- **Your assignment**
Pictures are not repeated. Every line from the beginning of the entries through the one with "(514, 315) = (253, 76): none -> red dumbbell" is restated exactly.

Scene difference descriptions
=== Begin Enclosure ===

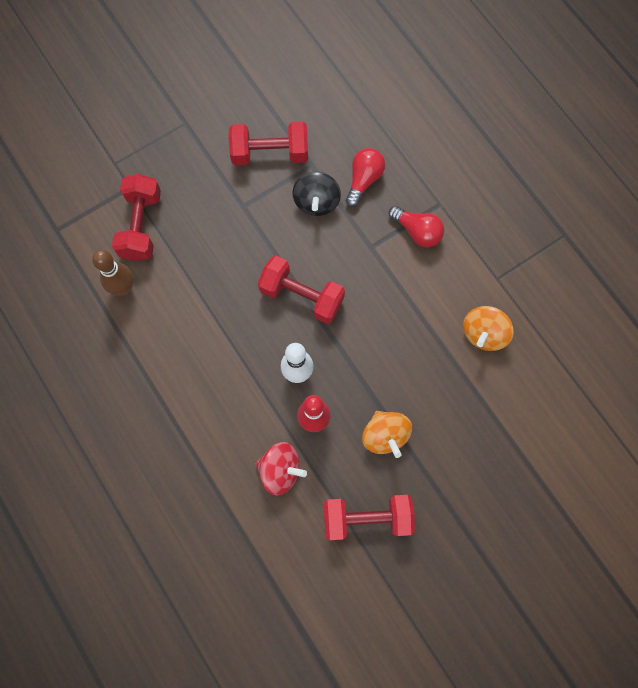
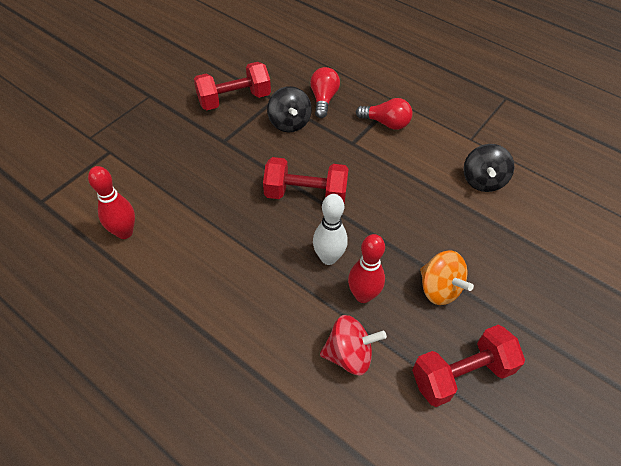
camera: 20 degrees left, 20 degrees down
(123, 288) = (125, 232): brown bowling pin -> red bowling pin
(141, 226) = (129, 177): red dumbbell -> none
(484, 333) = (482, 180): orange spinning top -> black spinning top

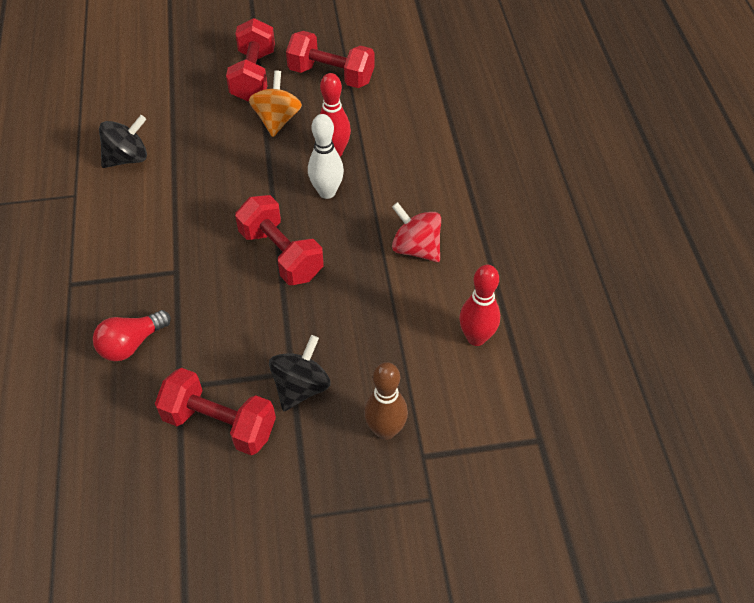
camera: 135 degrees left, 0 degrees up
(141, 149) = (385, 430): none -> brown bowling pin
(289, 123) = (202, 341): black spinning top -> black spinning top (301, 387)
(349, 354) = (387, 129): red spinning top -> red spinning top (416, 248)
(386, 123) = (116, 267): red light bulb -> none
(514, 315) = (253, 76): none -> red dumbbell

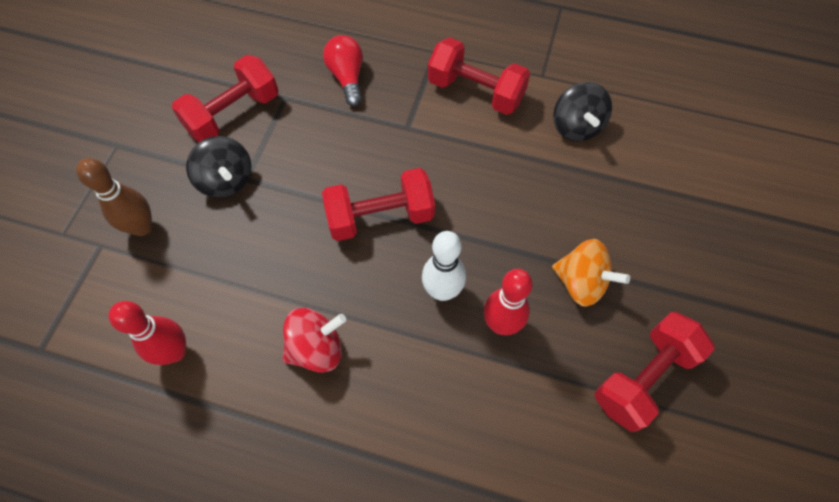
camera: 115 degrees right, 10 degrees up
(253, 76) = (672, 284): red dumbbell -> red dumbbell (475, 91)

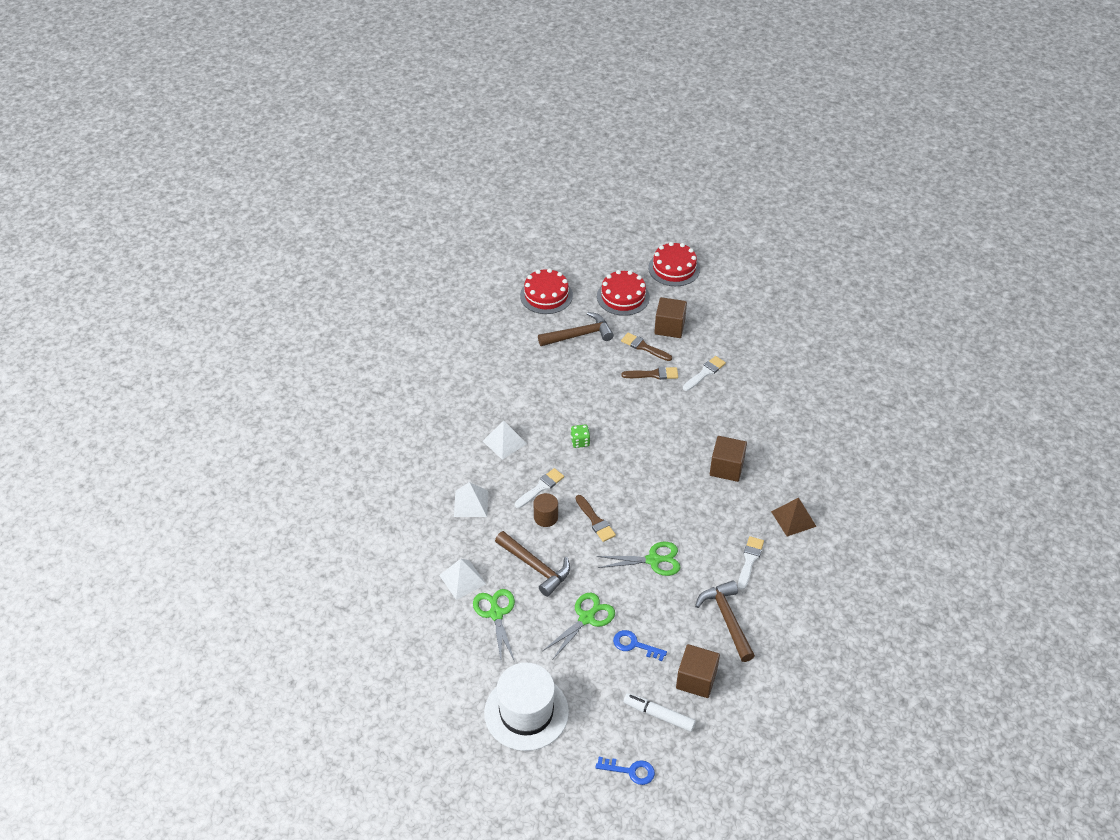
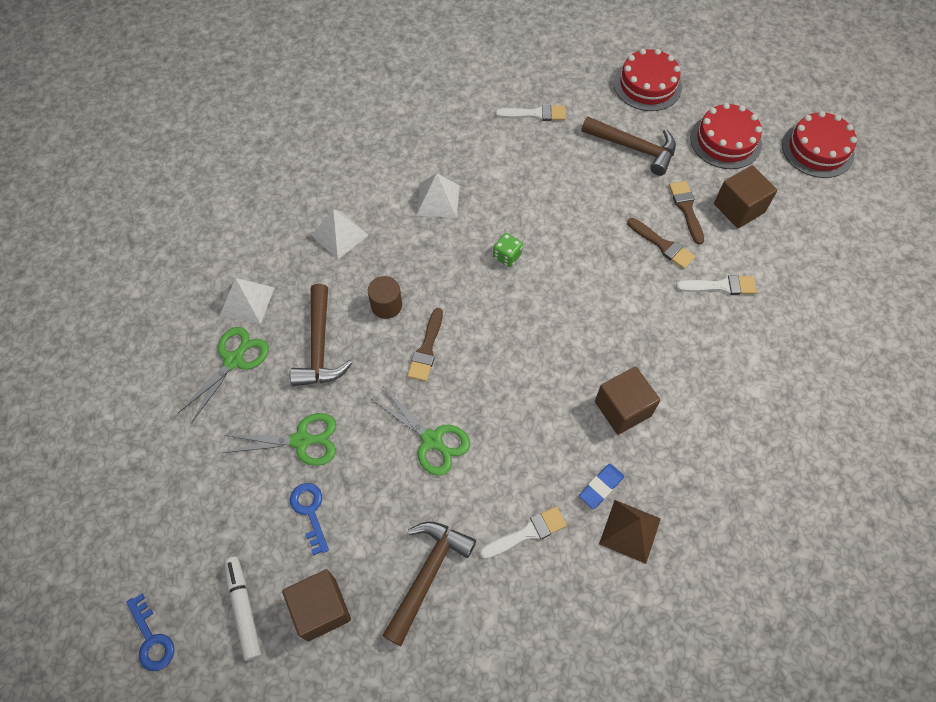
camera: 45 degrees right, 15 degrees up
(526, 712) = (143, 482): white hat -> none
(541, 487) = (417, 272): white brush -> white brush (535, 114)
(758, 511) = (601, 487): none -> blue eraser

=== End Enclosure ===

- **Result of the task**
camera: 20 degrees left, 20 degrees down
(123, 288) = (125, 232): brown bowling pin -> red bowling pin
(141, 226) = (129, 177): red dumbbell -> none
(484, 333) = (482, 180): orange spinning top -> black spinning top

camera: 135 degrees left, 0 degrees up
(141, 149) = (385, 430): none -> brown bowling pin
(289, 123) = (202, 341): black spinning top -> black spinning top (301, 387)
(349, 354) = (387, 129): red spinning top -> red spinning top (416, 248)
(386, 123) = (116, 267): red light bulb -> none
(514, 315) = (253, 76): none -> red dumbbell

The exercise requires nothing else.